• PROBLEM REQUIREMENTS:
Only the lines from the one containing "(616, 438) = (394, 265): purple" through the one containing "(925, 297) = (453, 99): grey" should be printed, exactly as they appear below, with both ends included.

───── EXTRACTED INFORMATION ─────

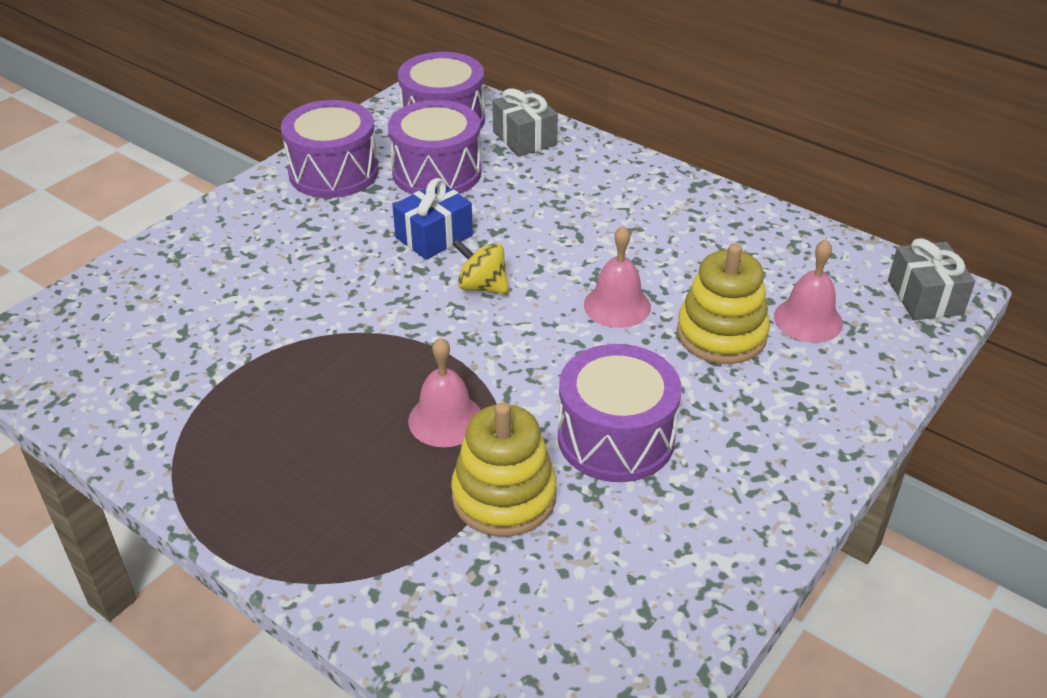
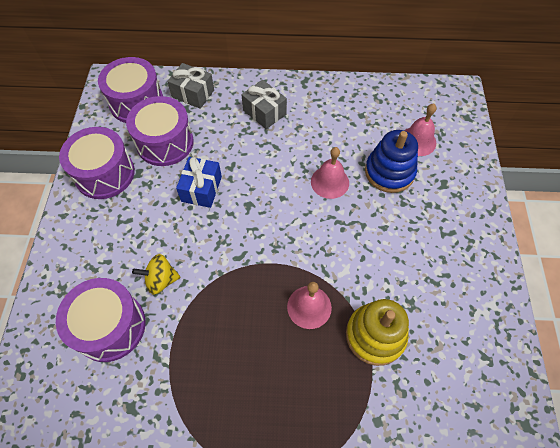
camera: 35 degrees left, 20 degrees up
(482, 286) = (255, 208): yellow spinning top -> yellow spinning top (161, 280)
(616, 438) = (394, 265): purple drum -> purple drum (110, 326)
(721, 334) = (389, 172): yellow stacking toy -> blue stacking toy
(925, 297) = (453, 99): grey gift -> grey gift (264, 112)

─────
───── EXTRACTED INFORMATION ─────

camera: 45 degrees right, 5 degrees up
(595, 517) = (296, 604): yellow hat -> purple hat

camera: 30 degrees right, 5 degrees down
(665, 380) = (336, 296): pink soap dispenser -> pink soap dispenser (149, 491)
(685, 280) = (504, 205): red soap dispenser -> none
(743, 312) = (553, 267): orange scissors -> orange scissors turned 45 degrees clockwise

─────

• RESULT FOR THIS TASK:
(616, 438) = (394, 265): purple drum -> purple drum (110, 326)
(721, 334) = (389, 172): yellow stacking toy -> blue stacking toy
(925, 297) = (453, 99): grey gift -> grey gift (264, 112)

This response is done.